• _Information provided_
<<<<

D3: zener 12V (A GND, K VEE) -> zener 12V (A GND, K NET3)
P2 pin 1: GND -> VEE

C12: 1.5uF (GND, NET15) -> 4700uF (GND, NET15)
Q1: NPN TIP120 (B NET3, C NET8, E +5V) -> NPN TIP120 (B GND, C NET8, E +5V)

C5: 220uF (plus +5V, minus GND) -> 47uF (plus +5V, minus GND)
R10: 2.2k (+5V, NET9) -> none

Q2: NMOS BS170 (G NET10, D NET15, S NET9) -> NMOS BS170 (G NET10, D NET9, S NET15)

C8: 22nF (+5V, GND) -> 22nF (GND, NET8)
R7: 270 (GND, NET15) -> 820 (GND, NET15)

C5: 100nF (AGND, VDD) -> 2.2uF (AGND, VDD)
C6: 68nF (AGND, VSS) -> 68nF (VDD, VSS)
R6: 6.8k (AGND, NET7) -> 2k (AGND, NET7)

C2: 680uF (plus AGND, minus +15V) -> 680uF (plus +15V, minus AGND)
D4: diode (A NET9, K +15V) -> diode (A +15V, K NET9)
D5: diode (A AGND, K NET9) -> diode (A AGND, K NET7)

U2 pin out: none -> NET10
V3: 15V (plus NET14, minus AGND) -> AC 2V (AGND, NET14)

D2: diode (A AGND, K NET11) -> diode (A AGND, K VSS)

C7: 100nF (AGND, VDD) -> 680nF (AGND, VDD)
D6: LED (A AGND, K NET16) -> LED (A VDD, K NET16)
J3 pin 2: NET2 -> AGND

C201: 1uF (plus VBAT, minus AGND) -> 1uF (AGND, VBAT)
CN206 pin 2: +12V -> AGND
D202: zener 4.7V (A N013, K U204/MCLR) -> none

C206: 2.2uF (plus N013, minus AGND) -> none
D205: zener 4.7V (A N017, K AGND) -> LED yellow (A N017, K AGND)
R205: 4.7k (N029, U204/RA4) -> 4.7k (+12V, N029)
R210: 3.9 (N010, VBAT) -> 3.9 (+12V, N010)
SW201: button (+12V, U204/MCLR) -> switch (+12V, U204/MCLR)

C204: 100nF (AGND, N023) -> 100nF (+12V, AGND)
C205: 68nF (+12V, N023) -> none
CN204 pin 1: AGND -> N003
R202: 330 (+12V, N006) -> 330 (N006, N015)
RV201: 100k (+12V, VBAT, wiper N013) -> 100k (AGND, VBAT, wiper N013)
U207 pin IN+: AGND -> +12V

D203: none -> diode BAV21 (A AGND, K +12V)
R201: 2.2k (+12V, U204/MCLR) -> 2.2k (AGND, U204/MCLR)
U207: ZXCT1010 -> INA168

>>>>

Looking at the data above, show all lines where the word "VBAT" occurs.

• _Exercise solution_
C201: 1uF (plus VBAT, minus AGND) -> 1uF (AGND, VBAT)
R210: 3.9 (N010, VBAT) -> 3.9 (+12V, N010)
RV201: 100k (+12V, VBAT, wiper N013) -> 100k (AGND, VBAT, wiper N013)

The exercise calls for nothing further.